* **WHAT YOU SHOULD DO**:
Would you reproduce exactly the lines below from the one holding "The snow-white cup (1st from left) moved." through the one holding "The blue padlock turned 60 degrees clockwise.", inclusive, and no others?
━━━ THE DATA ━━━
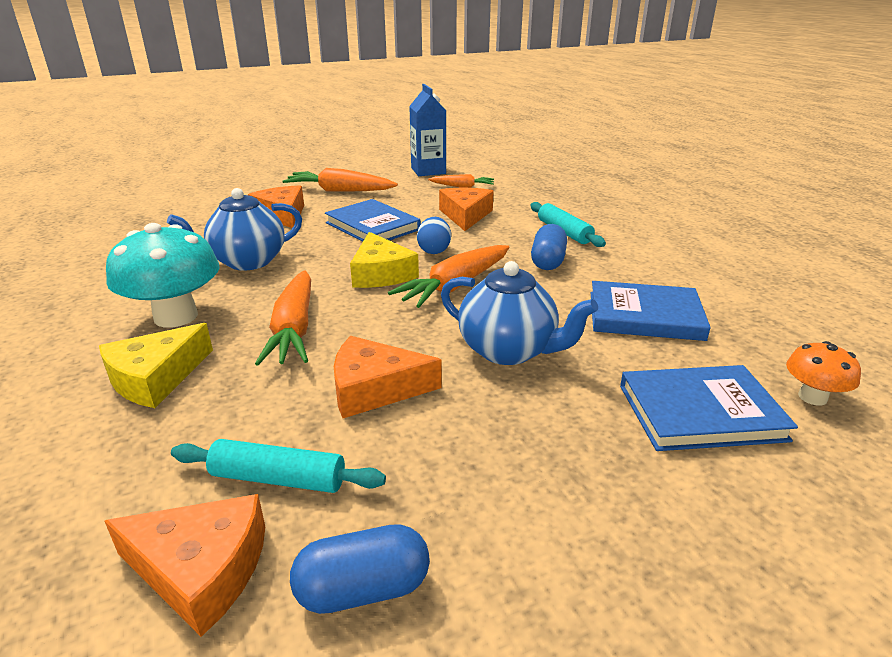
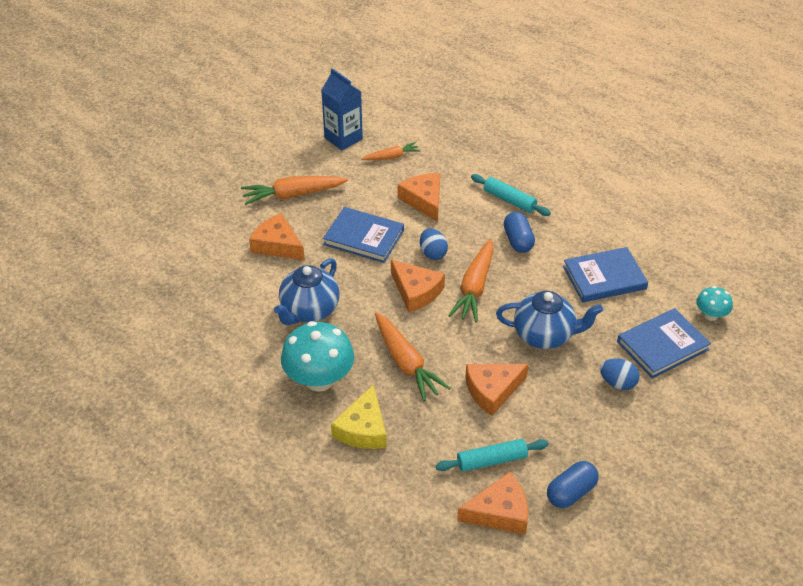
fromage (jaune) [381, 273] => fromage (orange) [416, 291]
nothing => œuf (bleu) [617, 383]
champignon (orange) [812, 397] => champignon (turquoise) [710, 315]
━━━
━━━ THE DATA ━━━
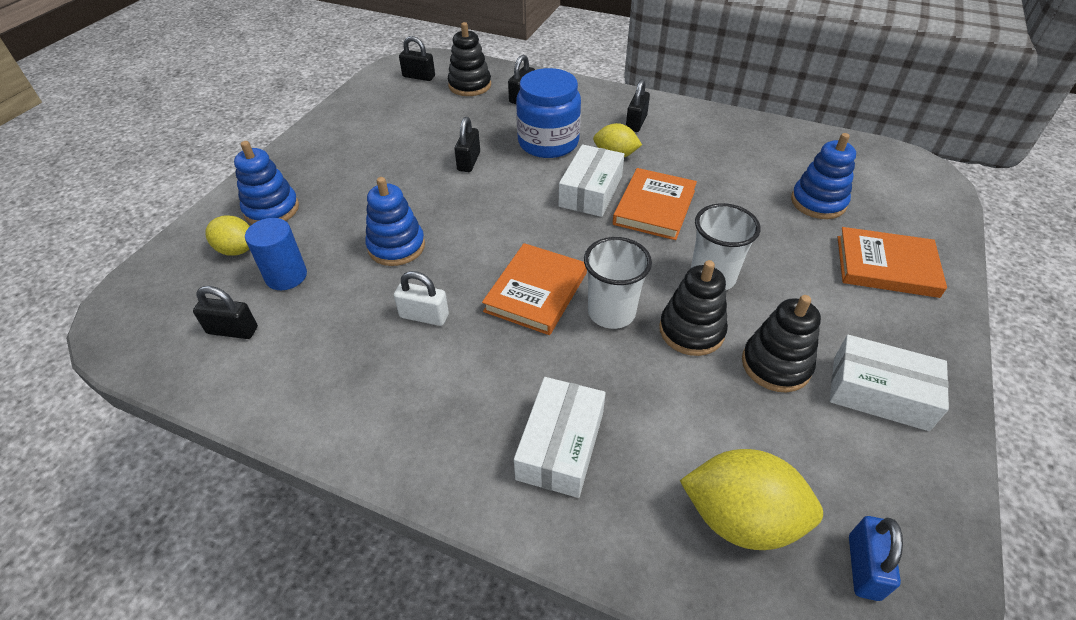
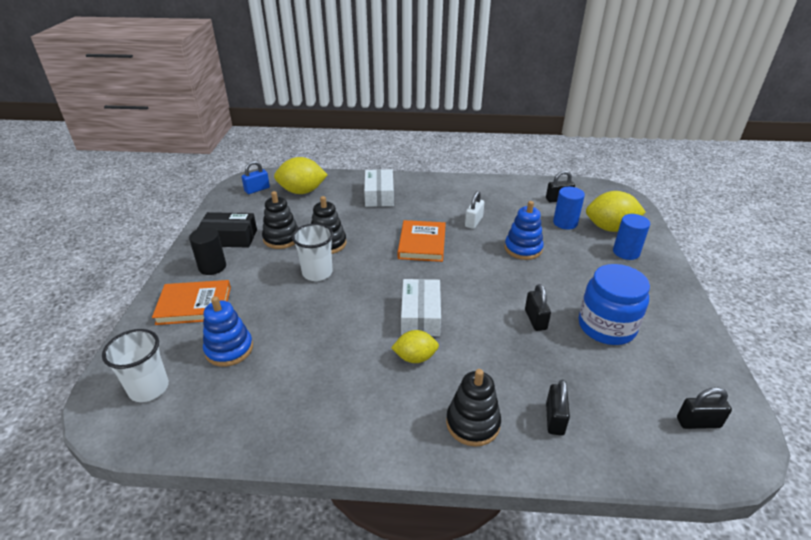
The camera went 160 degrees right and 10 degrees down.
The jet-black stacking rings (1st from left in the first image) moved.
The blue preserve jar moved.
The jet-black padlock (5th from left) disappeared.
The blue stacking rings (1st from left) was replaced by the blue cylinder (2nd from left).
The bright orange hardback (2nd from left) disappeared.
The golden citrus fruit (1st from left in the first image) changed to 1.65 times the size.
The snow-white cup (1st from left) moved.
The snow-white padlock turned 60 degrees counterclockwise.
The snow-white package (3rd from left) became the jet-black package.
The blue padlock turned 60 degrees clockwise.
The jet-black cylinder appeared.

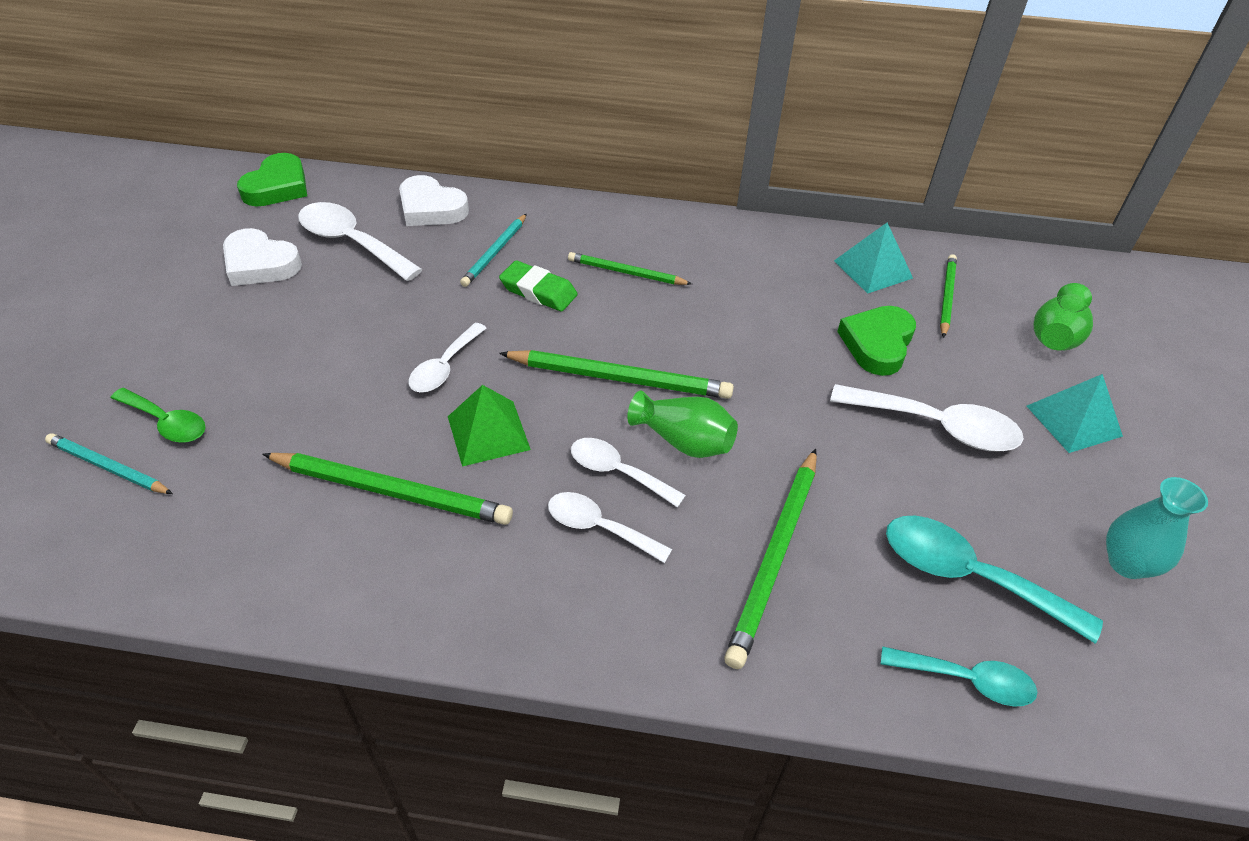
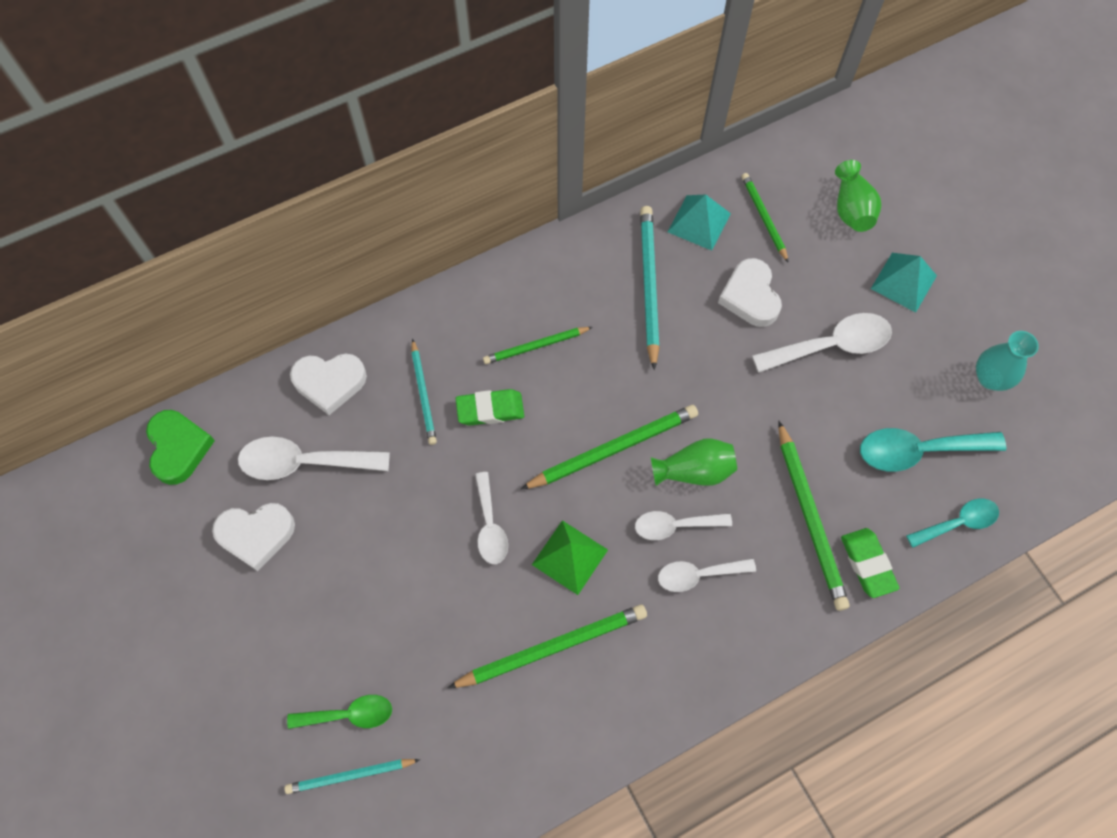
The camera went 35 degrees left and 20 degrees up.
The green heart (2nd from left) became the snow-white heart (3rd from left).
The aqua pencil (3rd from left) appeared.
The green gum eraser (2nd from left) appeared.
━━━
* **ANSWER TO THIS TASK**:
The snow-white cup (1st from left) moved.
The snow-white padlock turned 60 degrees counterclockwise.
The snow-white package (3rd from left) became the jet-black package.
The blue padlock turned 60 degrees clockwise.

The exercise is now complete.